After finding the line containing "C101: 680uF (GND, VDD)" below, please output that line and each following one through the line containing "U118: OR CD4071", exactly as written.

## DATA TO EXAMINE:
+===+

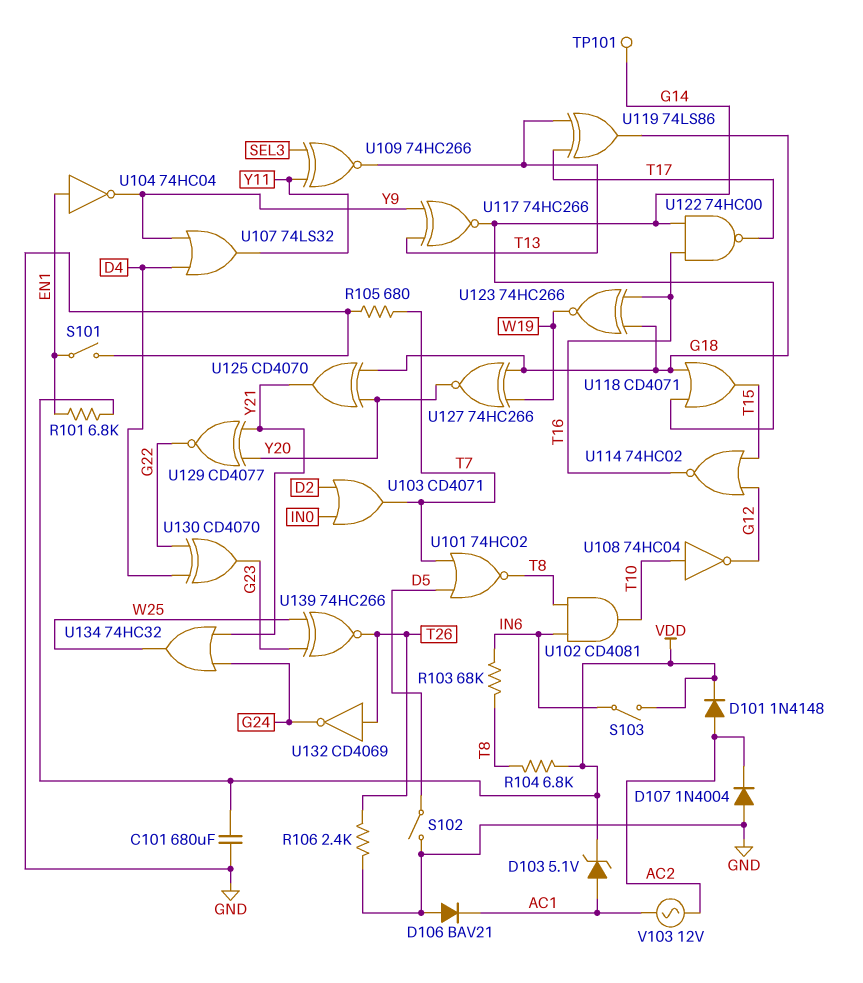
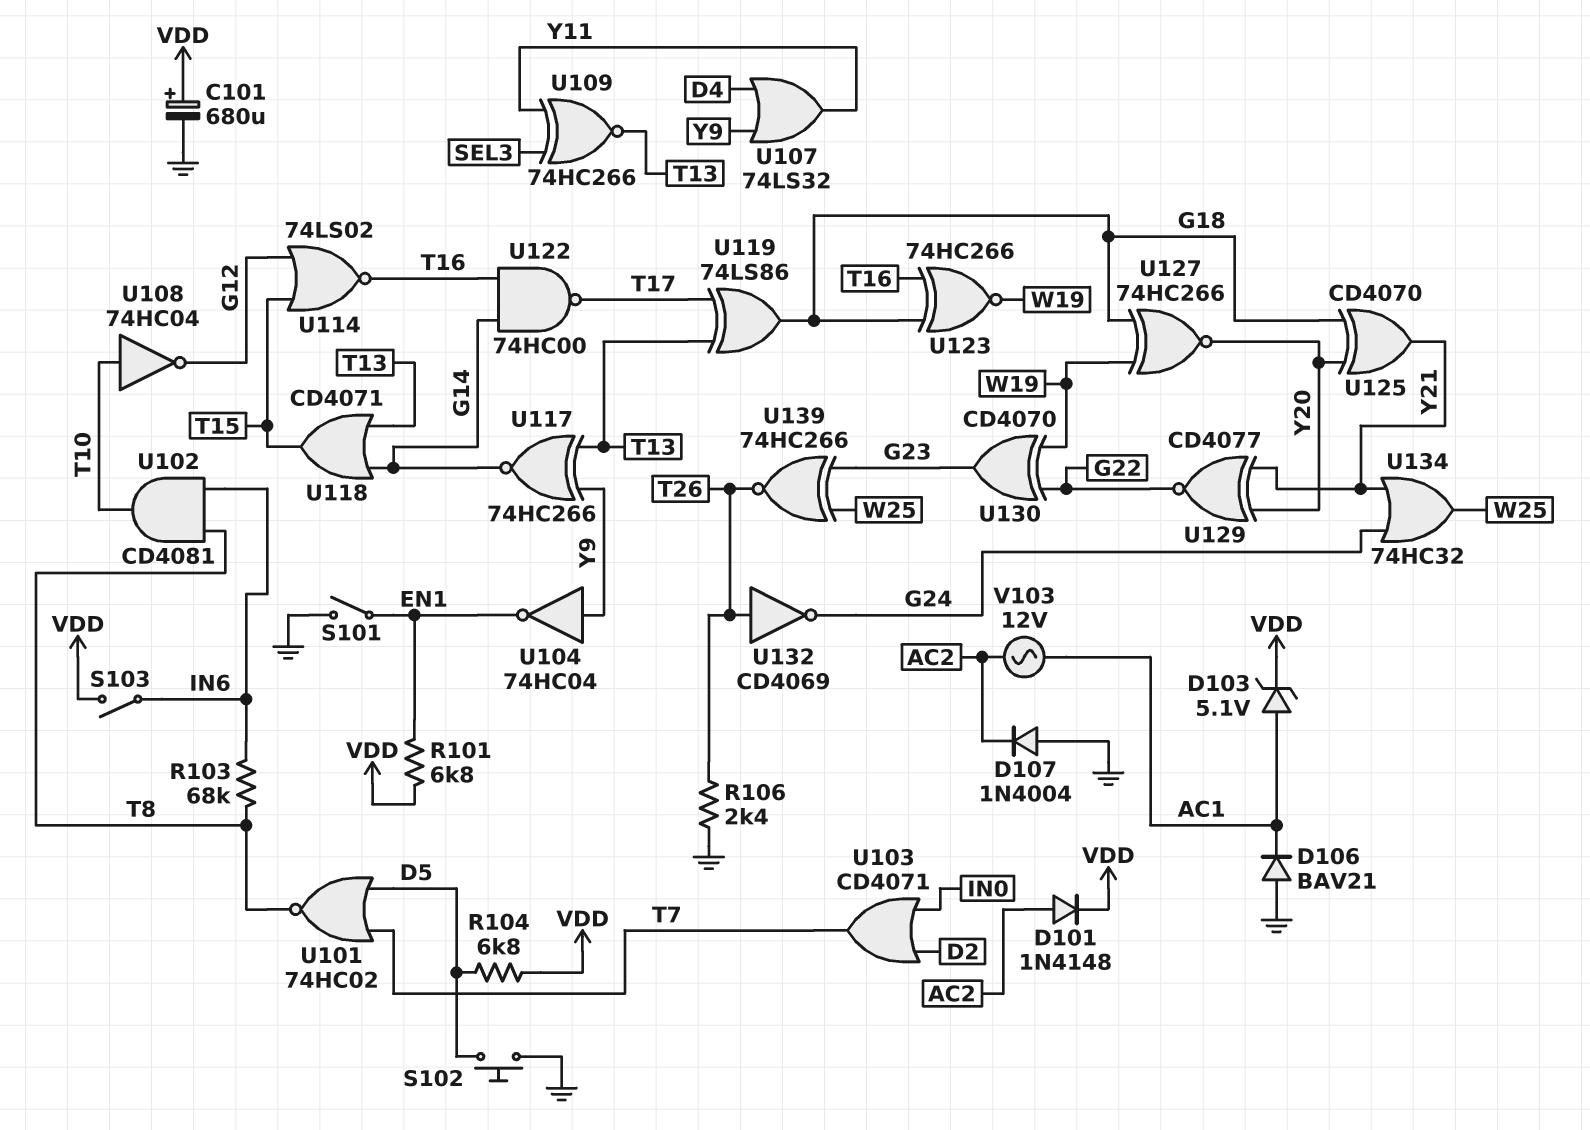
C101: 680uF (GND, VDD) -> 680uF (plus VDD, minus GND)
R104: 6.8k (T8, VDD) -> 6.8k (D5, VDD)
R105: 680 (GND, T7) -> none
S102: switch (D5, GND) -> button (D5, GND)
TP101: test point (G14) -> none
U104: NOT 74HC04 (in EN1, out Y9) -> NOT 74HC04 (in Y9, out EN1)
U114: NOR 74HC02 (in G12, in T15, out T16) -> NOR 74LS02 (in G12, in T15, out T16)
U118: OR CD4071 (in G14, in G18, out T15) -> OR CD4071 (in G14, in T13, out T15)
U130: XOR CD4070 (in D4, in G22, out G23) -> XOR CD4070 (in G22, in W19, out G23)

+===+

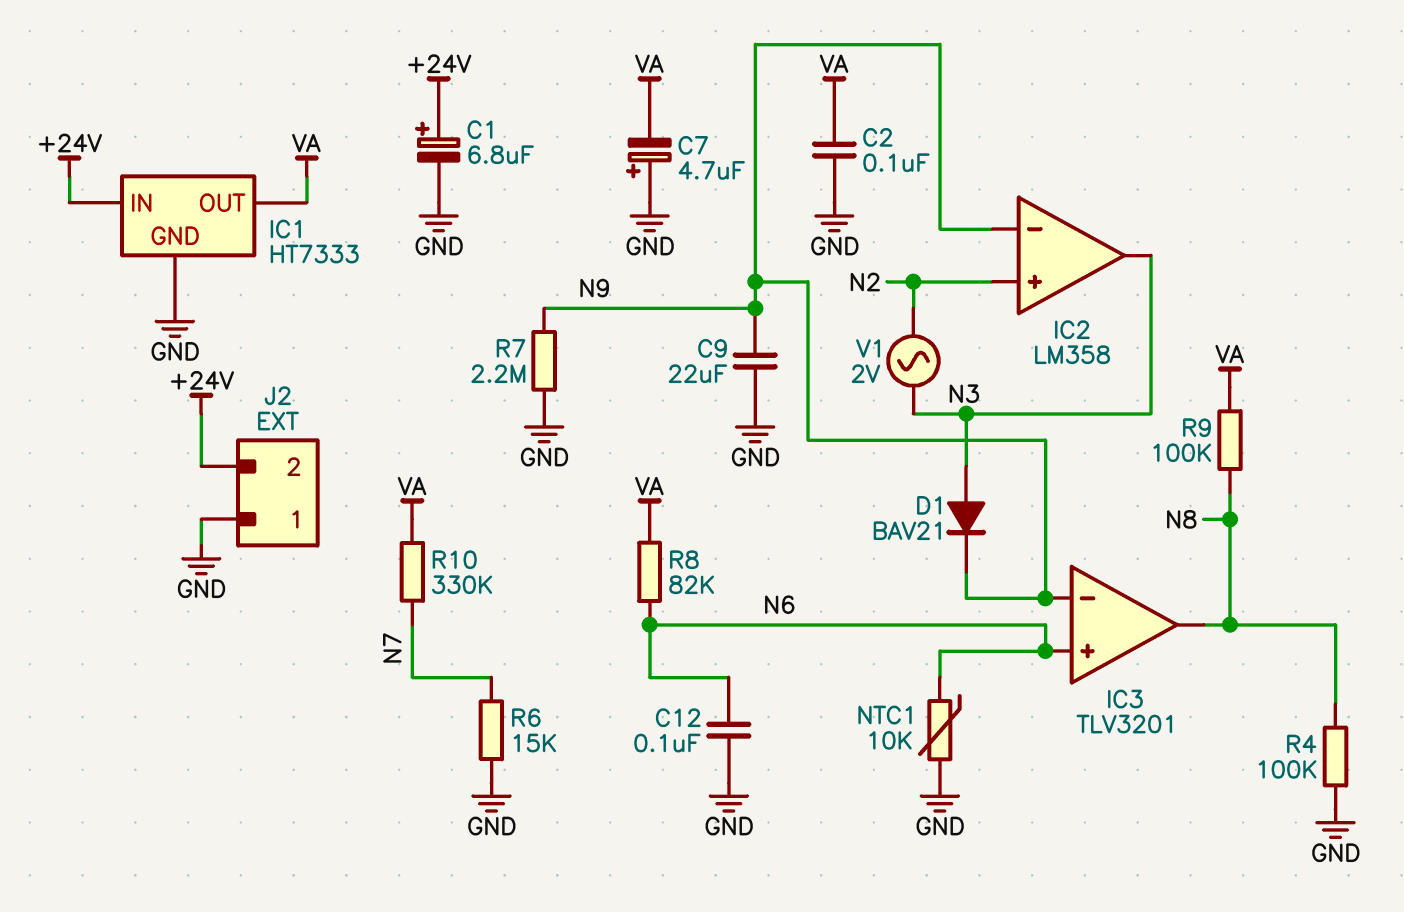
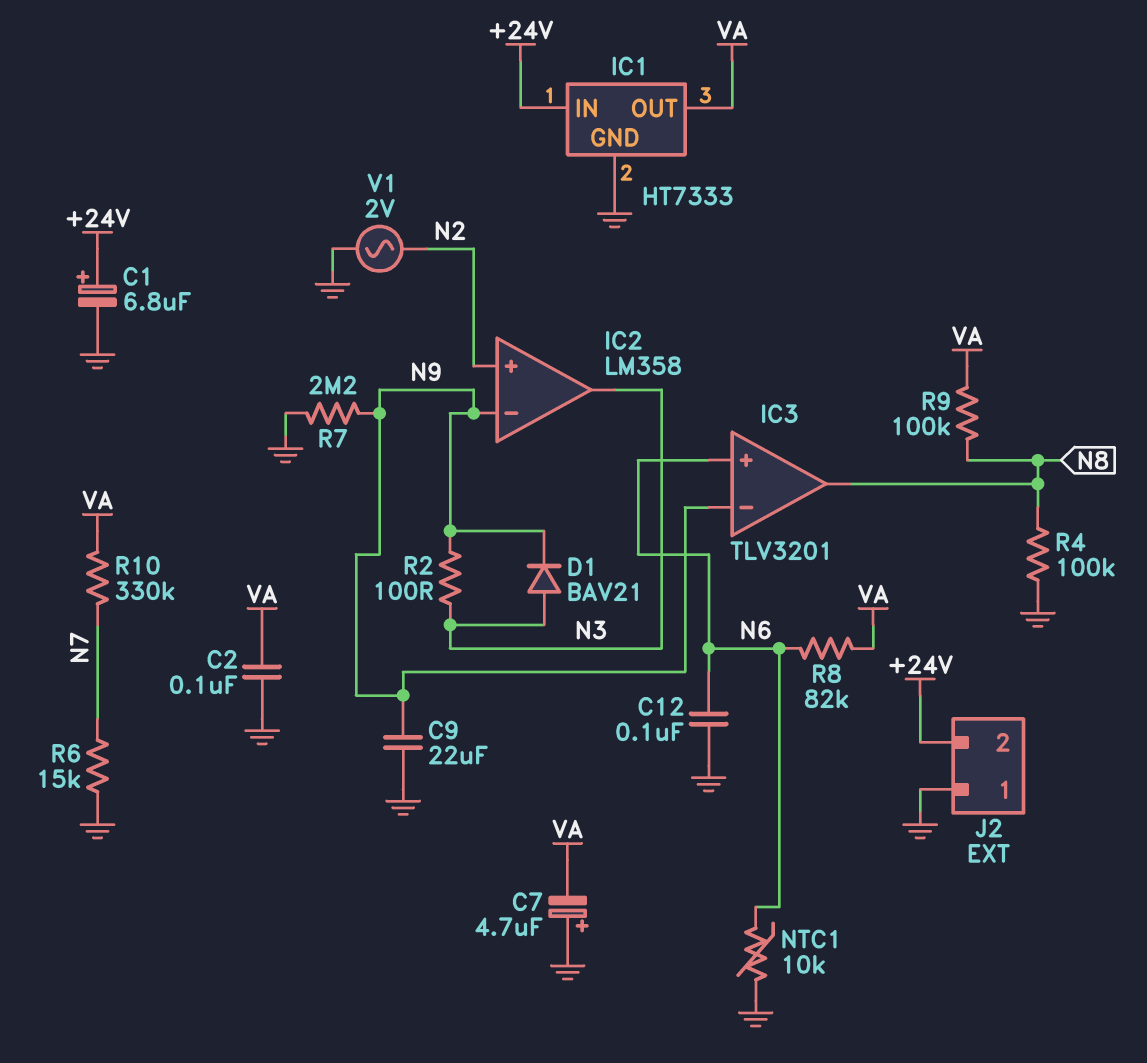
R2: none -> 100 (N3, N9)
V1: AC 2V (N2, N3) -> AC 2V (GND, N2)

+===+

## EXERCISE RESPONSE:
C101: 680uF (GND, VDD) -> 680uF (plus VDD, minus GND)
R104: 6.8k (T8, VDD) -> 6.8k (D5, VDD)
R105: 680 (GND, T7) -> none
S102: switch (D5, GND) -> button (D5, GND)
TP101: test point (G14) -> none
U104: NOT 74HC04 (in EN1, out Y9) -> NOT 74HC04 (in Y9, out EN1)
U114: NOR 74HC02 (in G12, in T15, out T16) -> NOR 74LS02 (in G12, in T15, out T16)
U118: OR CD4071 (in G14, in G18, out T15) -> OR CD4071 (in G14, in T13, out T15)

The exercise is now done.